Data excerpts
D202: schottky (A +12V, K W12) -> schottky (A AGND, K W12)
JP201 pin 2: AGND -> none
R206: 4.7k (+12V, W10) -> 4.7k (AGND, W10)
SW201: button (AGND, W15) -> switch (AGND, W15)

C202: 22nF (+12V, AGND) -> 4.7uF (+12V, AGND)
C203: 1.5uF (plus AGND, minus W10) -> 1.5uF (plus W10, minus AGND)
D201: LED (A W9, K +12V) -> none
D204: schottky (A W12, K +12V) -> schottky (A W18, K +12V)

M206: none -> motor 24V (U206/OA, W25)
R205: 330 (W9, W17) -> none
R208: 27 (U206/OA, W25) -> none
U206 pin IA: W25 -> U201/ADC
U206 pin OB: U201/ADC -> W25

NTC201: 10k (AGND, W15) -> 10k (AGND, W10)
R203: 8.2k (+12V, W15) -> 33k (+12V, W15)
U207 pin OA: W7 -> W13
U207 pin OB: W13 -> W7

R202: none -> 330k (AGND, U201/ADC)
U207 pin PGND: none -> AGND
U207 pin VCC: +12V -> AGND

● **What to produce**
Please copy out every entry word for word.

● **Answer box**
D202: schottky (A +12V, K W12) -> schottky (A AGND, K W12)
JP201 pin 2: AGND -> none
R206: 4.7k (+12V, W10) -> 4.7k (AGND, W10)
SW201: button (AGND, W15) -> switch (AGND, W15)

C202: 22nF (+12V, AGND) -> 4.7uF (+12V, AGND)
C203: 1.5uF (plus AGND, minus W10) -> 1.5uF (plus W10, minus AGND)
D201: LED (A W9, K +12V) -> none
D204: schottky (A W12, K +12V) -> schottky (A W18, K +12V)

M206: none -> motor 24V (U206/OA, W25)
R205: 330 (W9, W17) -> none
R208: 27 (U206/OA, W25) -> none
U206 pin IA: W25 -> U201/ADC
U206 pin OB: U201/ADC -> W25

NTC201: 10k (AGND, W15) -> 10k (AGND, W10)
R203: 8.2k (+12V, W15) -> 33k (+12V, W15)
U207 pin OA: W7 -> W13
U207 pin OB: W13 -> W7

R202: none -> 330k (AGND, U201/ADC)
U207 pin PGND: none -> AGND
U207 pin VCC: +12V -> AGND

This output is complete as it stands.